(Dataset records Opens)

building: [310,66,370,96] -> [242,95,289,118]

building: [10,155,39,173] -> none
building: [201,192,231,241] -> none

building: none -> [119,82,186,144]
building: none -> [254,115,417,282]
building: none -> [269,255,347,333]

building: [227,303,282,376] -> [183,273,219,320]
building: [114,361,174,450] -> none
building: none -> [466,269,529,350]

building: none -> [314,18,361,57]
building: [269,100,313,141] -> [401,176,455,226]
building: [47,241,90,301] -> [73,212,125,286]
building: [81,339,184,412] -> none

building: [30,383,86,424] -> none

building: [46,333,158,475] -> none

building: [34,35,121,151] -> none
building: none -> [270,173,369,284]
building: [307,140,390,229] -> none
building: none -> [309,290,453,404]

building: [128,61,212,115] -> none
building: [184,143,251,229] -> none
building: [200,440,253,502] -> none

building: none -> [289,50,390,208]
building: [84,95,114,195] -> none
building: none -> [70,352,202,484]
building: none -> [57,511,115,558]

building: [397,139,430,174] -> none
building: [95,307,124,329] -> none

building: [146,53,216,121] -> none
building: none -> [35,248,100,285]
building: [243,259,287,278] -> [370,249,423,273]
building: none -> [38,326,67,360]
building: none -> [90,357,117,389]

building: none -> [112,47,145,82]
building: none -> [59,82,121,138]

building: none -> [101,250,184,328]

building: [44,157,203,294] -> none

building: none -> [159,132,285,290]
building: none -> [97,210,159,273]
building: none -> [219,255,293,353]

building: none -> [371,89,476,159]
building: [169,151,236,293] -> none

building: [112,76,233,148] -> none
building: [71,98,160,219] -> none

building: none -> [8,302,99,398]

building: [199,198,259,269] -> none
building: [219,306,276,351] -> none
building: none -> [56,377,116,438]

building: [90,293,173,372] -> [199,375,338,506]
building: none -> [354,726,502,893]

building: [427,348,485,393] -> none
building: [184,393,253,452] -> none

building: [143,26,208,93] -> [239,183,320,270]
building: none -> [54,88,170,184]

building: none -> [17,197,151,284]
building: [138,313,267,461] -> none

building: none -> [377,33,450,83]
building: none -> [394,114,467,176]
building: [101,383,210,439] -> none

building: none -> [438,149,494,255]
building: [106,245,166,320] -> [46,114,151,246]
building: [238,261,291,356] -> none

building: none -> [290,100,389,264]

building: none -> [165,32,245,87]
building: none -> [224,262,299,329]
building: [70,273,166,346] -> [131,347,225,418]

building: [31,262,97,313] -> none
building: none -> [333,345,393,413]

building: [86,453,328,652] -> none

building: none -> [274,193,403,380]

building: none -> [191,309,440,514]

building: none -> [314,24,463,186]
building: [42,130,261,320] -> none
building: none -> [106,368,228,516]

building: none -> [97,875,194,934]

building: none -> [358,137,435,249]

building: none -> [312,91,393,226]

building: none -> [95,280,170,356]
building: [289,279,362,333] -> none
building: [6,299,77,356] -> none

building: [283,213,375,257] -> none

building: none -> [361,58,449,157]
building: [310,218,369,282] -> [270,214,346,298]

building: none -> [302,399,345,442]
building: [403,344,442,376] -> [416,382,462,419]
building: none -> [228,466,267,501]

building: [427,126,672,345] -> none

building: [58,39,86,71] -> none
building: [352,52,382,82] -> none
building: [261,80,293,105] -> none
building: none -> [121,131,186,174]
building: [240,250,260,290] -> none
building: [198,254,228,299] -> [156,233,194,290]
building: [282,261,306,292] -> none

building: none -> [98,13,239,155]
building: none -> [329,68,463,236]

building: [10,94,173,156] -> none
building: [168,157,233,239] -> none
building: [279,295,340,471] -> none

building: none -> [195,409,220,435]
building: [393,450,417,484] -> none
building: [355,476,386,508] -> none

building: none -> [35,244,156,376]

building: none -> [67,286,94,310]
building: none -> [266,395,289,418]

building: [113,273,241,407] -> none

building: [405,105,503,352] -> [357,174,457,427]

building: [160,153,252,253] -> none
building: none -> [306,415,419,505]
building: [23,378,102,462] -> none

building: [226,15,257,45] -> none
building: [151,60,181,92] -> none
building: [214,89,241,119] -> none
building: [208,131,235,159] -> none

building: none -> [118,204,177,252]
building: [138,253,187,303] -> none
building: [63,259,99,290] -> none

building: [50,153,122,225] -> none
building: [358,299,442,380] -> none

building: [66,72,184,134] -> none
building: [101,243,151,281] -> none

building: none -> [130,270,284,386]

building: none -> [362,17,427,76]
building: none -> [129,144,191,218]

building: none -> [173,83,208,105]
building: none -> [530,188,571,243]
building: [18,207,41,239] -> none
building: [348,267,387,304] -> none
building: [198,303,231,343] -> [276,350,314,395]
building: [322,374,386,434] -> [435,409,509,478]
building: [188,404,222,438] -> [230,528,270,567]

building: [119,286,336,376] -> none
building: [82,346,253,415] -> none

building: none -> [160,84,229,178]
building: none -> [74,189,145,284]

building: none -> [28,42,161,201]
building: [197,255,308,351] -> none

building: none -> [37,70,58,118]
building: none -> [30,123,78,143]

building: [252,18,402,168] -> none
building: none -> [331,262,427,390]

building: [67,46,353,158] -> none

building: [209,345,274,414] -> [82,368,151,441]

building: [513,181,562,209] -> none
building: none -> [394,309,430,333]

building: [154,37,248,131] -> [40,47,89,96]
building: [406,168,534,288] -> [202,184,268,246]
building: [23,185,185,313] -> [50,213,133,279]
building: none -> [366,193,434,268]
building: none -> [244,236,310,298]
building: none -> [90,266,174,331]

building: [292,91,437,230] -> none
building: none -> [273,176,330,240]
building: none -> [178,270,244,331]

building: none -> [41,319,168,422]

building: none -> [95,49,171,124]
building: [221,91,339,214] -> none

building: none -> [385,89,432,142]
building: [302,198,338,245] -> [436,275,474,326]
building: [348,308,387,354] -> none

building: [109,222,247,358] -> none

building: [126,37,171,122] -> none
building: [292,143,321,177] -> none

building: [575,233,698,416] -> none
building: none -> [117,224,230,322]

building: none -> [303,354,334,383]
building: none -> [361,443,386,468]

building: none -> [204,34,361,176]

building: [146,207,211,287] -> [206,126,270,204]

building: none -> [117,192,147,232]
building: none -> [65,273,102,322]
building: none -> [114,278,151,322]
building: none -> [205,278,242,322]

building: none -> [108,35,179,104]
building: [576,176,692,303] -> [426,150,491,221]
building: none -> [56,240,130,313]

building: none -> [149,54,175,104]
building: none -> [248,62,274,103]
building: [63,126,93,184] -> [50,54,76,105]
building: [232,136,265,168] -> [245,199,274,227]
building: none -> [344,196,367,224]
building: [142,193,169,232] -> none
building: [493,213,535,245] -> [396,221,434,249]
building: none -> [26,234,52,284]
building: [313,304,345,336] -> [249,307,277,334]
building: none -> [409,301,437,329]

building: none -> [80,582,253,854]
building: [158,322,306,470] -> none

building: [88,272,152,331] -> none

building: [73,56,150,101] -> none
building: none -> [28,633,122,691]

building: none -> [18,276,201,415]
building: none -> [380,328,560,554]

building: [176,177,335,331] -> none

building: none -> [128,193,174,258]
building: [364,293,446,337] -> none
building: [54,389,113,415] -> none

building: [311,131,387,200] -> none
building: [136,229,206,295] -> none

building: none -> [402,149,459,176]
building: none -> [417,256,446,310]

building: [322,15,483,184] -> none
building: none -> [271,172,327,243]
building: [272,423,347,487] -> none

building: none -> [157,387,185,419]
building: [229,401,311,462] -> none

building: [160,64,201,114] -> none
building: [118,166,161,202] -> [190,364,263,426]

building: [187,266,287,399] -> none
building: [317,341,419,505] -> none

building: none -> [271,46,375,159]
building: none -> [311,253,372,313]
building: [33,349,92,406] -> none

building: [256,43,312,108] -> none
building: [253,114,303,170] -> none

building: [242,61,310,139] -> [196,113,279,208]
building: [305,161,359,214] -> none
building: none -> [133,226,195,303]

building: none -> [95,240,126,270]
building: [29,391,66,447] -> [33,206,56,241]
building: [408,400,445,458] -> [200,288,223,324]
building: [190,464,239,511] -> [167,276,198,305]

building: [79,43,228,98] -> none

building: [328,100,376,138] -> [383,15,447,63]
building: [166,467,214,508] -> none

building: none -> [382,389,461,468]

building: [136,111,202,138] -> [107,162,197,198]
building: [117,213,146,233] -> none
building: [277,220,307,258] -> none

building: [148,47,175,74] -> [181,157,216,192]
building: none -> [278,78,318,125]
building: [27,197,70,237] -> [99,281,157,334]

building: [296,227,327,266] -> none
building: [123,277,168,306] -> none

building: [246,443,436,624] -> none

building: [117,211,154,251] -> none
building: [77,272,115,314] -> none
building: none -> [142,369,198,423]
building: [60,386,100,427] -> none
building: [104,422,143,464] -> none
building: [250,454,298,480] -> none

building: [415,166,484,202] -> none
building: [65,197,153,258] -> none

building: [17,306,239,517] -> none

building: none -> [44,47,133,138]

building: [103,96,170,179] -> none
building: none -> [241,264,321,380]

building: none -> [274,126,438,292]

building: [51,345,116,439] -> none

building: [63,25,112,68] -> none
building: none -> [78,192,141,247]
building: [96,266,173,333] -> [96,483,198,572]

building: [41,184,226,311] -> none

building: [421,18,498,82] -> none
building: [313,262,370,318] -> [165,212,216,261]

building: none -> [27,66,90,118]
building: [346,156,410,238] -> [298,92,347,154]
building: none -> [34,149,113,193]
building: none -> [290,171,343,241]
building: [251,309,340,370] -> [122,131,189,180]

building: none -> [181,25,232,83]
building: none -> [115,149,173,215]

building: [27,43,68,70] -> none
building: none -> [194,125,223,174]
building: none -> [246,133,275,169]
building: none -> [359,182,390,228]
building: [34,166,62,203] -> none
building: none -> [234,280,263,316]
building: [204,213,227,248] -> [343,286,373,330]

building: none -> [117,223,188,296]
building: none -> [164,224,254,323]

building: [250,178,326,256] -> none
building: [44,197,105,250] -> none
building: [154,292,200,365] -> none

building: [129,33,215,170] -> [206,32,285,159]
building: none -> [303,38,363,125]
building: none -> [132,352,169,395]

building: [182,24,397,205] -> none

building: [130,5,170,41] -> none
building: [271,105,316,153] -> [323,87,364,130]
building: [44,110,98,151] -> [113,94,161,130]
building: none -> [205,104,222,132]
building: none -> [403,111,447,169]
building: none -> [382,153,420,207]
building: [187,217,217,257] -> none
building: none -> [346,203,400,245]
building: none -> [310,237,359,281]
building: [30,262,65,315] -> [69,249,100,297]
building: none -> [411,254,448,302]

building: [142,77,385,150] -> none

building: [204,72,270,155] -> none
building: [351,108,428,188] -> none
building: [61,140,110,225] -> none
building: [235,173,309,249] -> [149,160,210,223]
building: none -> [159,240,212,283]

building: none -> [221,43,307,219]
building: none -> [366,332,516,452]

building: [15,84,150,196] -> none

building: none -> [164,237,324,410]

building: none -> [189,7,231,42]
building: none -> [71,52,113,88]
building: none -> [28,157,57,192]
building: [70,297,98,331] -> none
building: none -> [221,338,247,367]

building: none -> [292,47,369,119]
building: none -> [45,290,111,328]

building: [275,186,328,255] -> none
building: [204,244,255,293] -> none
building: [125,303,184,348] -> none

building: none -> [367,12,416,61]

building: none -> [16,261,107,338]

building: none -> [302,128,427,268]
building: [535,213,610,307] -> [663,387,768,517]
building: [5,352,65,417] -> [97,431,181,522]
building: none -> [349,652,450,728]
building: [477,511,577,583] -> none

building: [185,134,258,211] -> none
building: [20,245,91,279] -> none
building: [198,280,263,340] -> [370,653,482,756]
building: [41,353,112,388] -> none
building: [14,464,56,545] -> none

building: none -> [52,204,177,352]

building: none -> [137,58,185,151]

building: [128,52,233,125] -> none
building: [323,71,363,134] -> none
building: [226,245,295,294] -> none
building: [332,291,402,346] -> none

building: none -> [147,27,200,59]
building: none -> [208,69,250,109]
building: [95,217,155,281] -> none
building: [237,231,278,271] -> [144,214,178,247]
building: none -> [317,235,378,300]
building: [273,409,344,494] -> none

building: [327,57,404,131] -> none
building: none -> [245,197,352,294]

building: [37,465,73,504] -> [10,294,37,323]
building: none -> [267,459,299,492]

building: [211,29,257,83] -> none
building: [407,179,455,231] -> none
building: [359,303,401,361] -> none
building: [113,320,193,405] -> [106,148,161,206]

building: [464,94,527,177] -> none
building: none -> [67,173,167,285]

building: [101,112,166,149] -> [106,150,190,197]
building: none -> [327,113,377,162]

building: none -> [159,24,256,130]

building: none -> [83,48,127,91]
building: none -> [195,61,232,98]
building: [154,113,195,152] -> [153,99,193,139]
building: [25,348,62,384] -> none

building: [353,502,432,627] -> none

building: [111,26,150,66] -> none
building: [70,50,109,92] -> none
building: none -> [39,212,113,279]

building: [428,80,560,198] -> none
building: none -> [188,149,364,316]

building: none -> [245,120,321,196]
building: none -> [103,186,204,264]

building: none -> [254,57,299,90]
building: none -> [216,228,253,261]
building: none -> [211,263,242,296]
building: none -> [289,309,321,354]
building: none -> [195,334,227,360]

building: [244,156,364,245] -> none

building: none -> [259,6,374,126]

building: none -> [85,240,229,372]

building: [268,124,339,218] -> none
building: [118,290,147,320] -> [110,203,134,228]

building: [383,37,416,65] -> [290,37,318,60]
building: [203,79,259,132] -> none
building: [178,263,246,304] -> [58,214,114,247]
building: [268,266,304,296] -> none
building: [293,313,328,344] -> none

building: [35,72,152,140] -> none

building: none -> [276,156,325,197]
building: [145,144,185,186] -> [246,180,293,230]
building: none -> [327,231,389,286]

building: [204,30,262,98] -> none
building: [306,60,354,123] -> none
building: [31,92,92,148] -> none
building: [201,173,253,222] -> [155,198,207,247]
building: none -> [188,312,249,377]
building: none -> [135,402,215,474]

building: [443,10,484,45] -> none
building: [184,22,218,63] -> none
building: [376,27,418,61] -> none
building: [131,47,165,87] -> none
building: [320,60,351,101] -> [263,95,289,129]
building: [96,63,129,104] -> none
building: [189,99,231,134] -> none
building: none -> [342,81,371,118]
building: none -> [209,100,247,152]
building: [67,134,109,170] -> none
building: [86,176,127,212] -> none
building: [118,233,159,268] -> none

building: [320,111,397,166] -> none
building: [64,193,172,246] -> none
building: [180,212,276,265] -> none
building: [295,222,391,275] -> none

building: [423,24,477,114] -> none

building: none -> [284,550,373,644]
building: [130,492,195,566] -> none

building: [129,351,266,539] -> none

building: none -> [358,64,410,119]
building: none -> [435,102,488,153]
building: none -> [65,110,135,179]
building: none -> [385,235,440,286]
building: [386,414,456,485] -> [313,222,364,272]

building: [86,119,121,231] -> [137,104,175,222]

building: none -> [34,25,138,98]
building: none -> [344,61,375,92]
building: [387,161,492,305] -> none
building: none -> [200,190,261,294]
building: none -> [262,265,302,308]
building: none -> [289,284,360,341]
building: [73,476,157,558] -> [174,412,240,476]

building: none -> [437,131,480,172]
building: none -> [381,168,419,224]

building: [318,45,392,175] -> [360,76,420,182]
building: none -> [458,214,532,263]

(Dataset records Closes)

## Problem details
Restate the material word for word, but only from its first line through the line containing "building: [81,339,184,412] -> none".

## Exercise solution
building: [310,66,370,96] -> [242,95,289,118]

building: [10,155,39,173] -> none
building: [201,192,231,241] -> none

building: none -> [119,82,186,144]
building: none -> [254,115,417,282]
building: none -> [269,255,347,333]

building: [227,303,282,376] -> [183,273,219,320]
building: [114,361,174,450] -> none
building: none -> [466,269,529,350]

building: none -> [314,18,361,57]
building: [269,100,313,141] -> [401,176,455,226]
building: [47,241,90,301] -> [73,212,125,286]
building: [81,339,184,412] -> none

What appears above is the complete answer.